_OBJECTIVE_:
Please copy the data starting at the line that contains "brown cross: moved 7 px right, 7 px down" and ending at the line that contains "pink star: rotated 12 degrees clockwise", switching "green trapezoid" to "green rhombus" and keeping everything else unchanged. Leave the picture lines out of your answer.
----
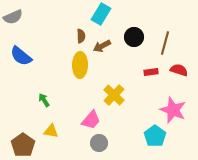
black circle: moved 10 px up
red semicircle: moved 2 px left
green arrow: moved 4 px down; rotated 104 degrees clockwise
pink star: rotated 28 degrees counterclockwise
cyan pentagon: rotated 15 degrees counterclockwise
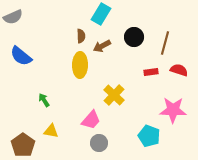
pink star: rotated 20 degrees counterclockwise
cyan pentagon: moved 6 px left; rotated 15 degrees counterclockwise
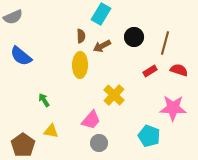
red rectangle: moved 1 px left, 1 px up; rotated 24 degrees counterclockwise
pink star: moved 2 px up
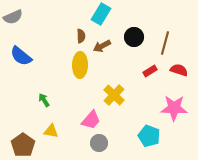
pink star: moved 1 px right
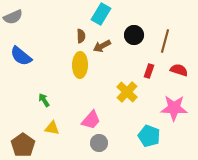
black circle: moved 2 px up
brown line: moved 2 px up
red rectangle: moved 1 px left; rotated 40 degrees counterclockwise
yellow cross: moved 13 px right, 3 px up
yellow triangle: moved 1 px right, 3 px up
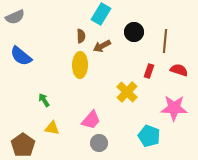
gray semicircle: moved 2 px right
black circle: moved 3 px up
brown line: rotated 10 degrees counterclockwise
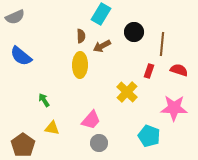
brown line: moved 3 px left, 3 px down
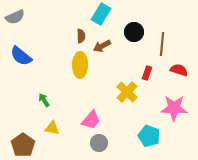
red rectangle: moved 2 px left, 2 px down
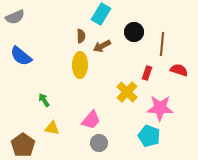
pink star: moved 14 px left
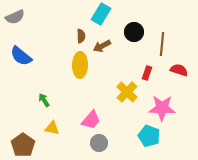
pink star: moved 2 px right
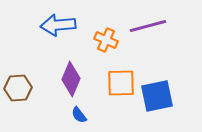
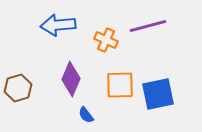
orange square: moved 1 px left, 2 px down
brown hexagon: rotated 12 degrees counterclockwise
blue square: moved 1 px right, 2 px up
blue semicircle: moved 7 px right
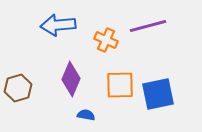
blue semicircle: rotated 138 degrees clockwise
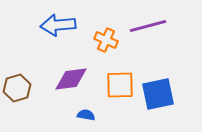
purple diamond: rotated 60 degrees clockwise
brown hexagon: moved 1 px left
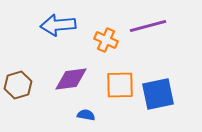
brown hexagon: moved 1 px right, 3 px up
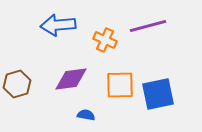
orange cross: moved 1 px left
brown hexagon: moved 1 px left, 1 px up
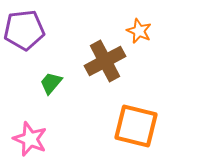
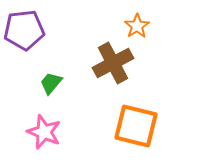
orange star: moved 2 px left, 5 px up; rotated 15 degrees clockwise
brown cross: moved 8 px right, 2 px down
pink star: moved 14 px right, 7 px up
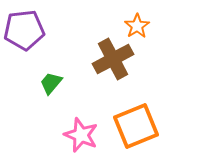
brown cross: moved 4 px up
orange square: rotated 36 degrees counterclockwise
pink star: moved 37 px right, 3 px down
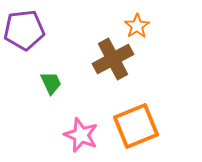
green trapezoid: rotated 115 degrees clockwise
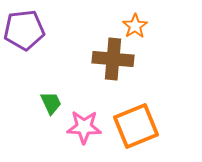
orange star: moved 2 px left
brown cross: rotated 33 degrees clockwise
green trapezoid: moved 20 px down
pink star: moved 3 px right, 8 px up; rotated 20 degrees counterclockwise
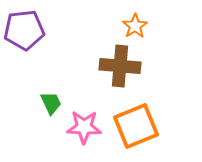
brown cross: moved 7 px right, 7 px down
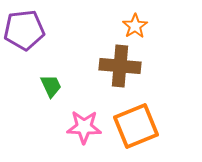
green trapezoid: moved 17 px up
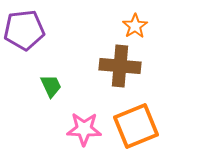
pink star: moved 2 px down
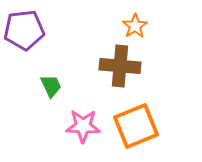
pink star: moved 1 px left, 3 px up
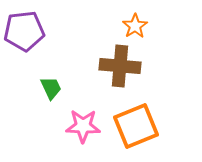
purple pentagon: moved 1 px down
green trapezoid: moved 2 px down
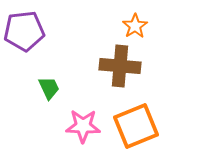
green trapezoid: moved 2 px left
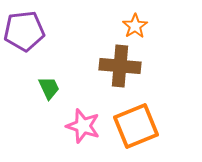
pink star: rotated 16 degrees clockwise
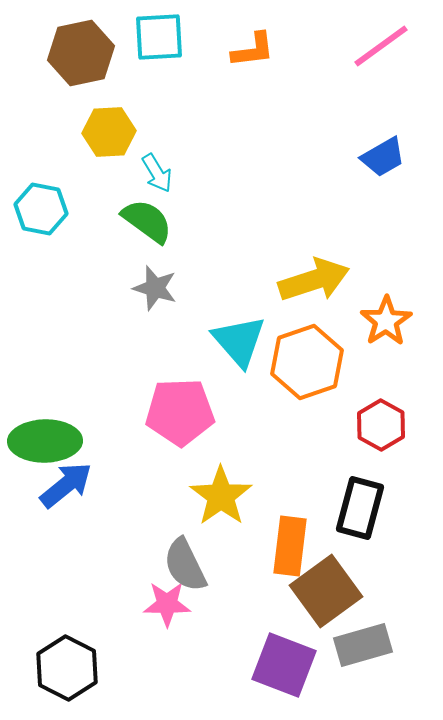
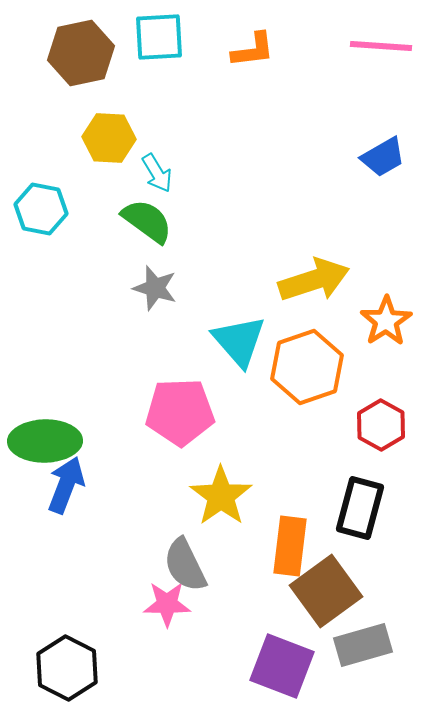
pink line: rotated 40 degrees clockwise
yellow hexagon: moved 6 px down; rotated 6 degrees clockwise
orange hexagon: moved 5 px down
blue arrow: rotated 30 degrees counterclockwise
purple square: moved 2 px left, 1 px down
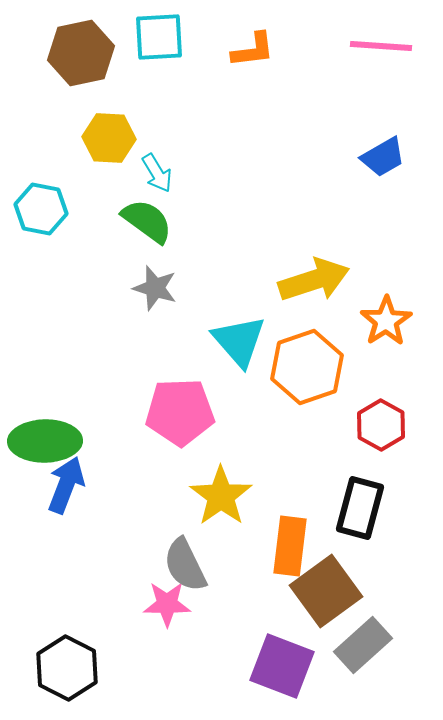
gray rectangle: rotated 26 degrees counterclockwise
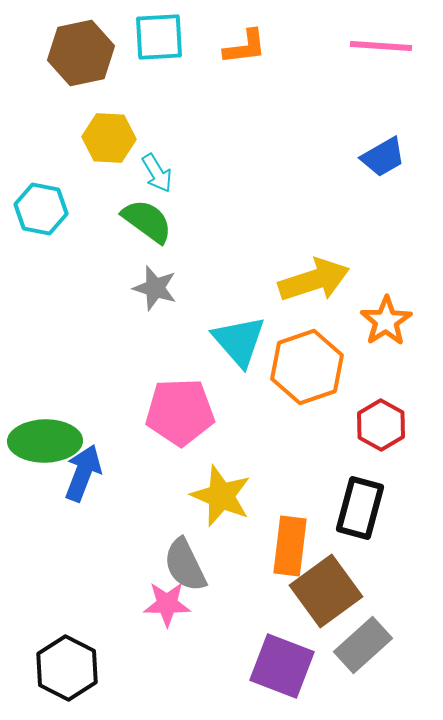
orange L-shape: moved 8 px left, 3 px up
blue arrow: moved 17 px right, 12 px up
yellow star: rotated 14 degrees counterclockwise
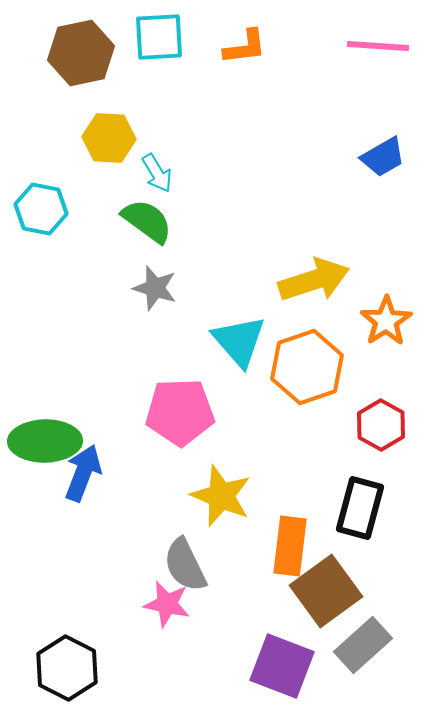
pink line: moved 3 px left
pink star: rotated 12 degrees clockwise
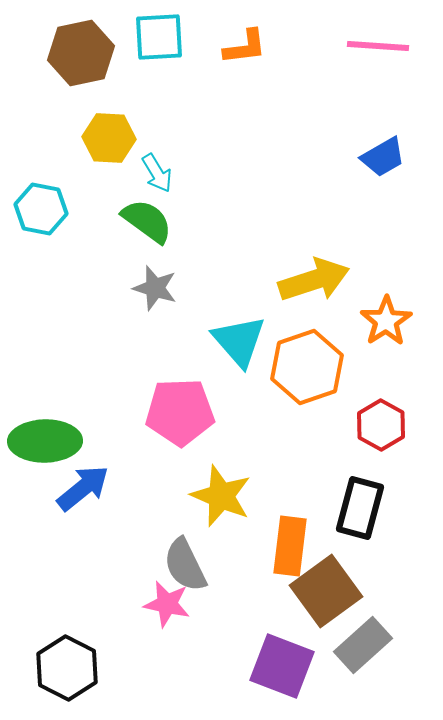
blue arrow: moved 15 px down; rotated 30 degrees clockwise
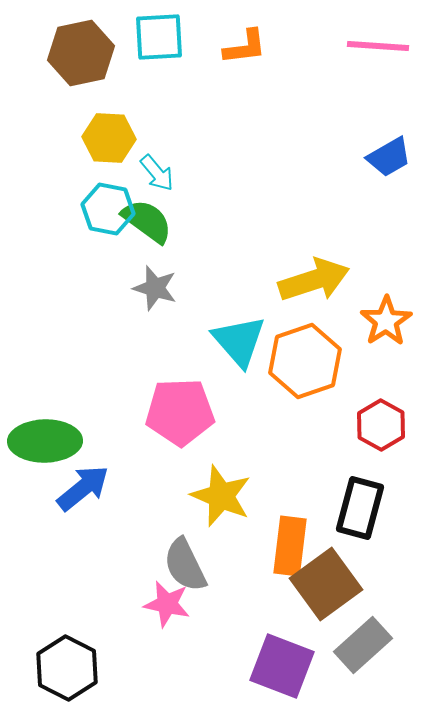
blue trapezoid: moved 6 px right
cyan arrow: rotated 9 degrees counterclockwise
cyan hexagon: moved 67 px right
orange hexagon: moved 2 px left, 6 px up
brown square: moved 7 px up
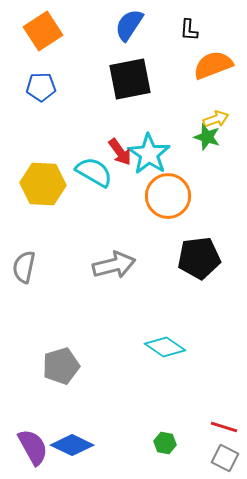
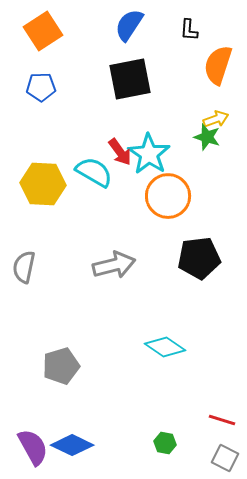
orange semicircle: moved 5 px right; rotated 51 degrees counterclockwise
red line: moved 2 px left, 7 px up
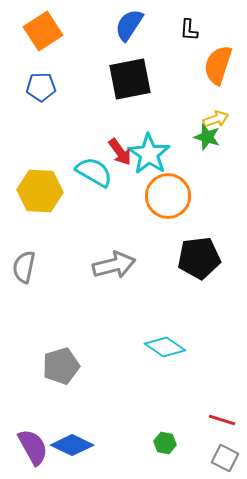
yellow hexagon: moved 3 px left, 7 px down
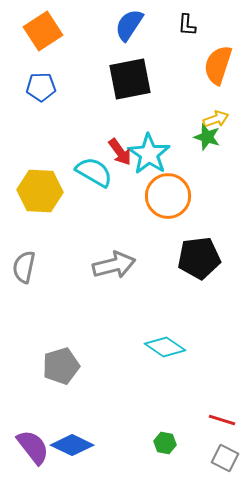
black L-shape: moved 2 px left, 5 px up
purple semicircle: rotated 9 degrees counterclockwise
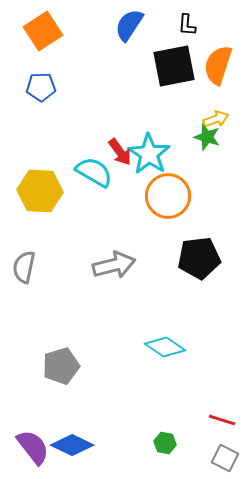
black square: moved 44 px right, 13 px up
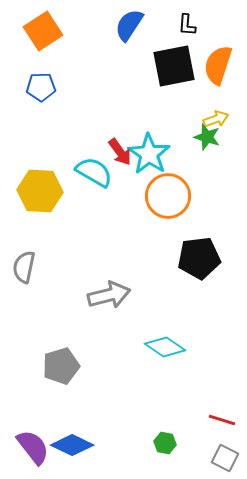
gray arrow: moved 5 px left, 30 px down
----
_ANSWER IN FULL_:
brown cross: moved 7 px right, 7 px down
green rhombus: moved 17 px up
pink star: moved 2 px down
pink star: moved 1 px left, 3 px up
purple pentagon: moved 1 px down
green rhombus: moved 2 px down
green rhombus: moved 2 px left
pink star: rotated 16 degrees clockwise
pink line: rotated 40 degrees clockwise
yellow hexagon: moved 6 px down; rotated 6 degrees clockwise
orange hexagon: moved 5 px down
blue arrow: rotated 30 degrees counterclockwise
purple square: moved 2 px left, 1 px down
gray rectangle: rotated 26 degrees counterclockwise
orange L-shape: moved 8 px left, 3 px up
blue arrow: moved 17 px right, 12 px up
yellow star: rotated 14 degrees counterclockwise
pink line: moved 3 px left
pink star: rotated 12 degrees clockwise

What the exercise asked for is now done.